What to do → Could you say how many lines in the records include "gray"? Please give the number by itself.
Material supplied Block Start
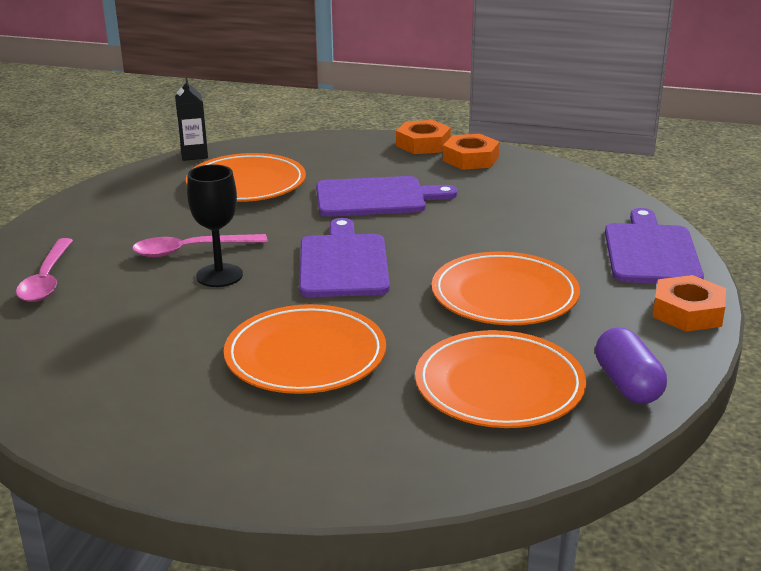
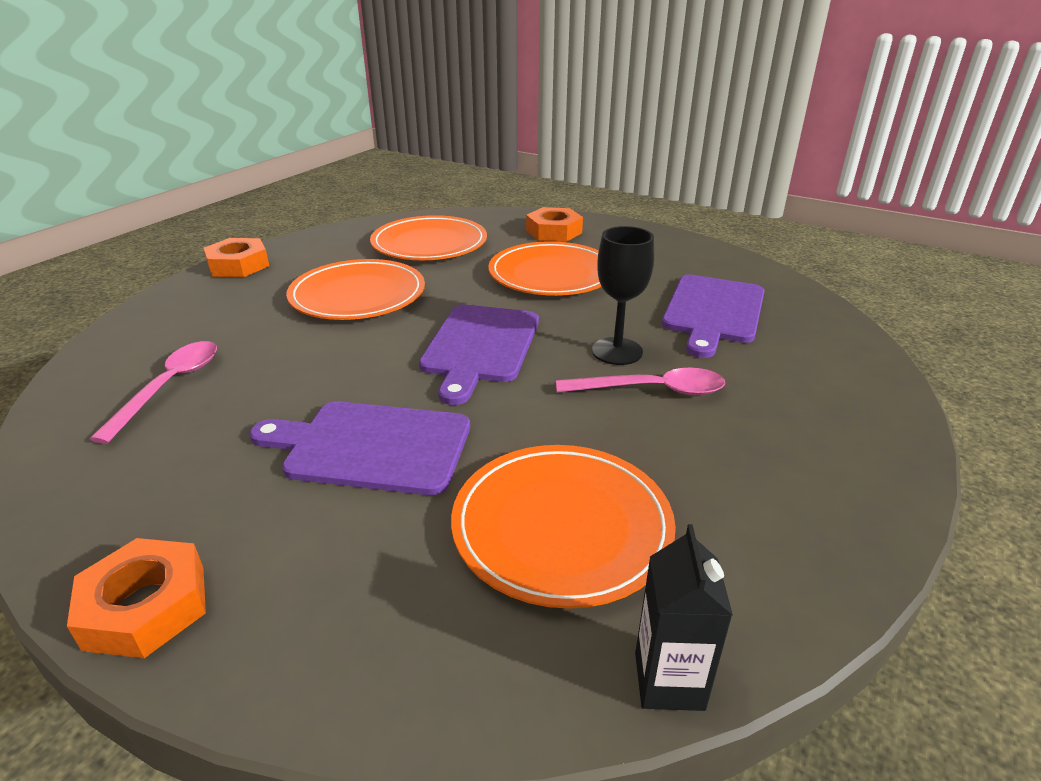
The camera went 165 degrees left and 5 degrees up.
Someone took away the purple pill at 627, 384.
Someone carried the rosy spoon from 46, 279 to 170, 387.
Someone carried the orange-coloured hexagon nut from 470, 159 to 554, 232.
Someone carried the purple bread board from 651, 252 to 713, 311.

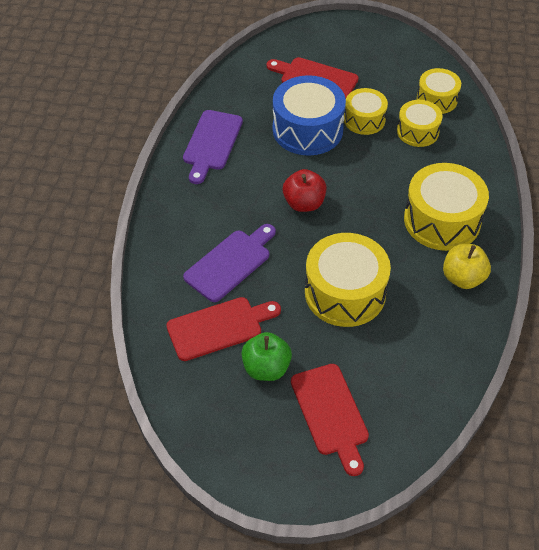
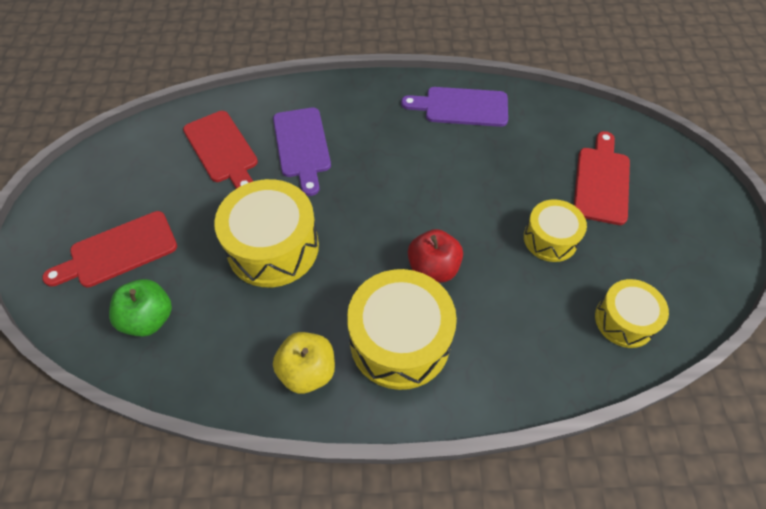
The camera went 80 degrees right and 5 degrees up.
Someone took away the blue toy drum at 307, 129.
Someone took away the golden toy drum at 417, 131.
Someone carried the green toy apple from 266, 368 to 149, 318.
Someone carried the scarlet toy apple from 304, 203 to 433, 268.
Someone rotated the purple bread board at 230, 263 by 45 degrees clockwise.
Material supplied Block End
Material supplied Block Start
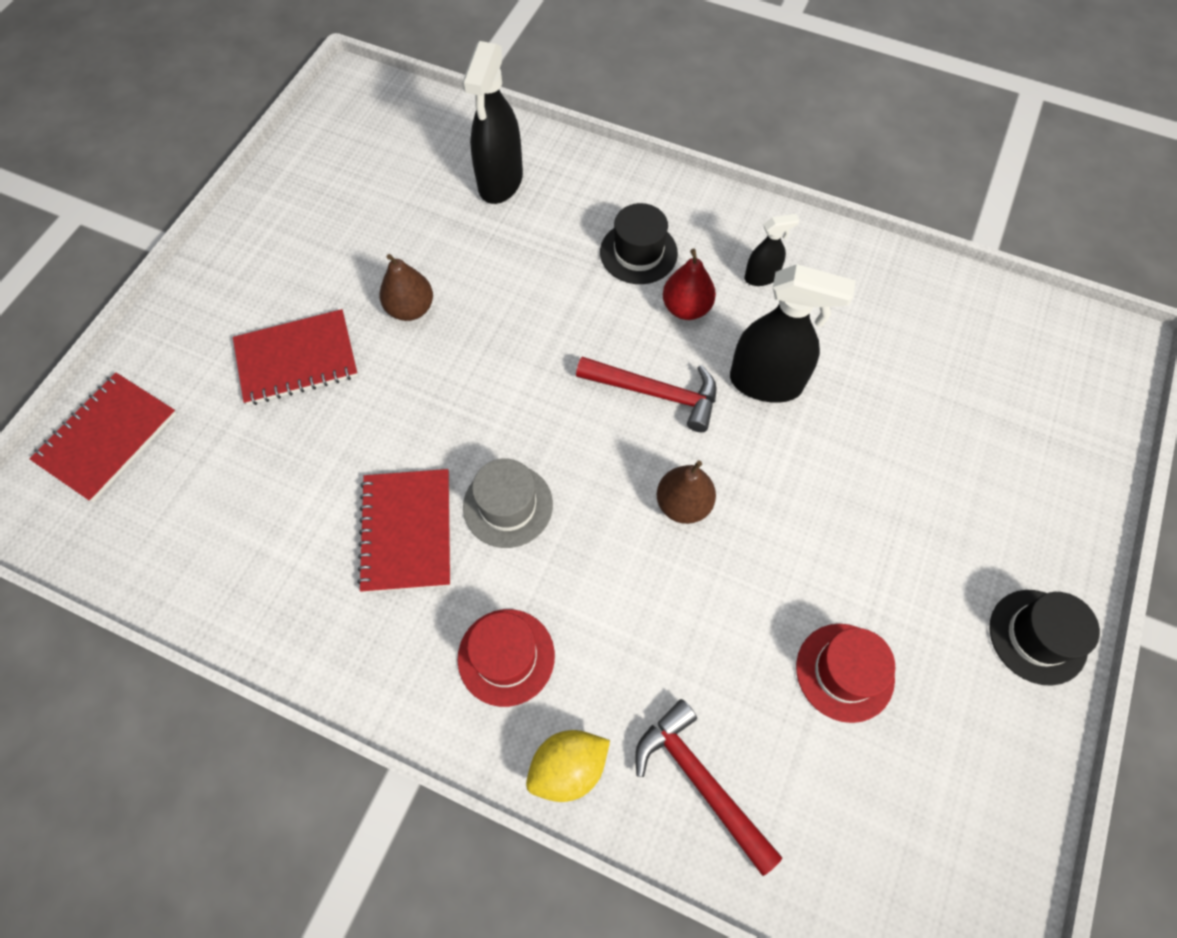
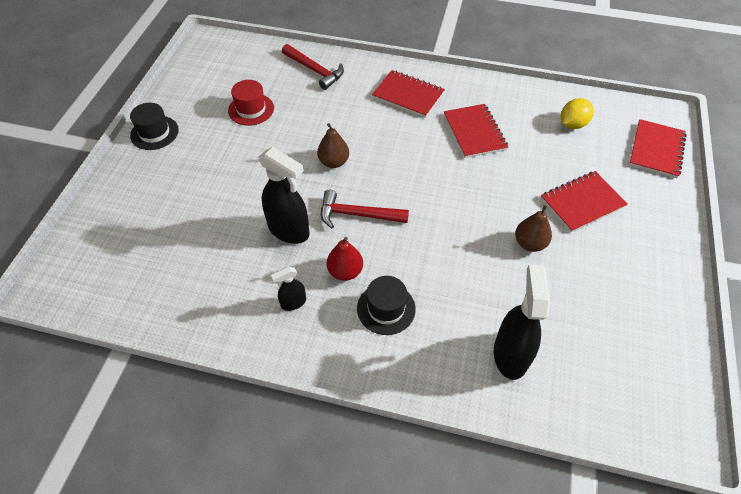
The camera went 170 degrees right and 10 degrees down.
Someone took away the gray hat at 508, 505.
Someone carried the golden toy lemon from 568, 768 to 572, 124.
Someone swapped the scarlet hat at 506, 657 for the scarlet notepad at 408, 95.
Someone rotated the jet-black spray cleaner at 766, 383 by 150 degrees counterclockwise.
Material supplied Block End
Material supplied Block Start
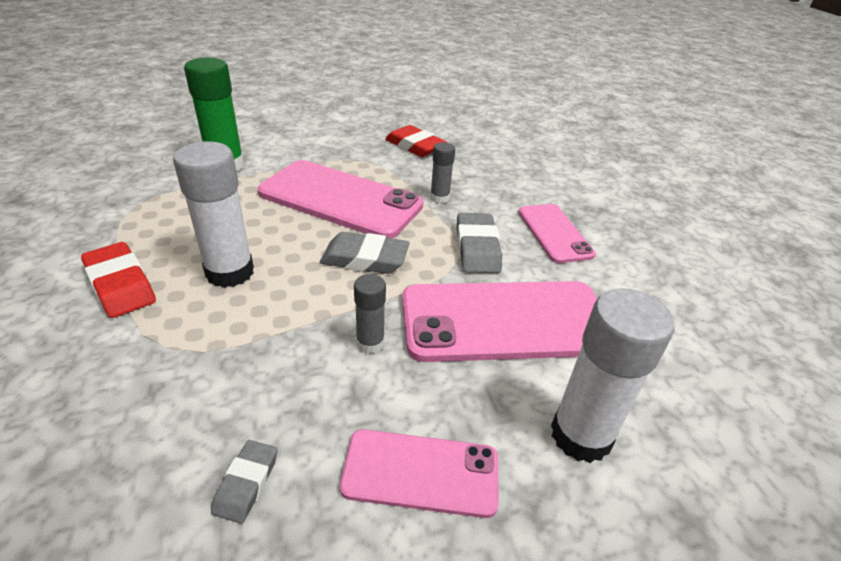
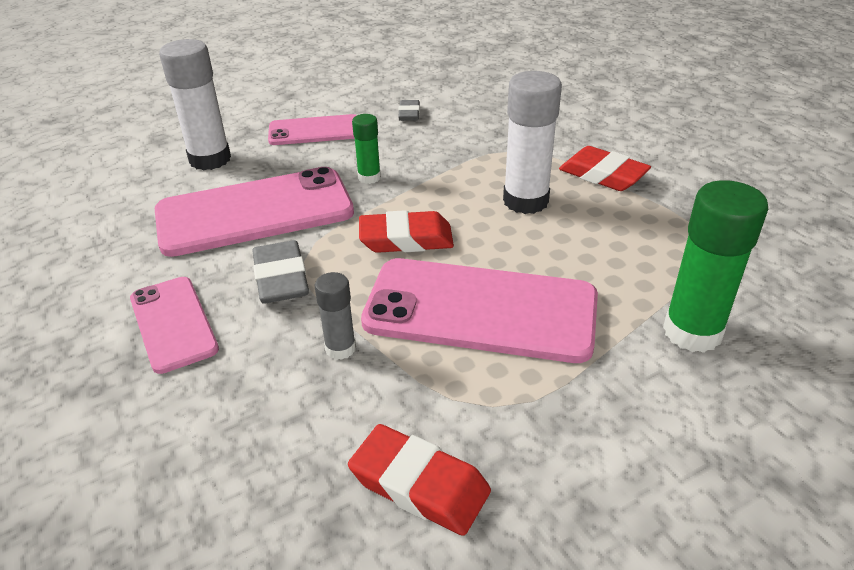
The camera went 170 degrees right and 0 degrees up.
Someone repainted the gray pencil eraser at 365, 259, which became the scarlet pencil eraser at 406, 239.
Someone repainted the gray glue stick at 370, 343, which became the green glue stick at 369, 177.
Material supplied Block End
Task result → 3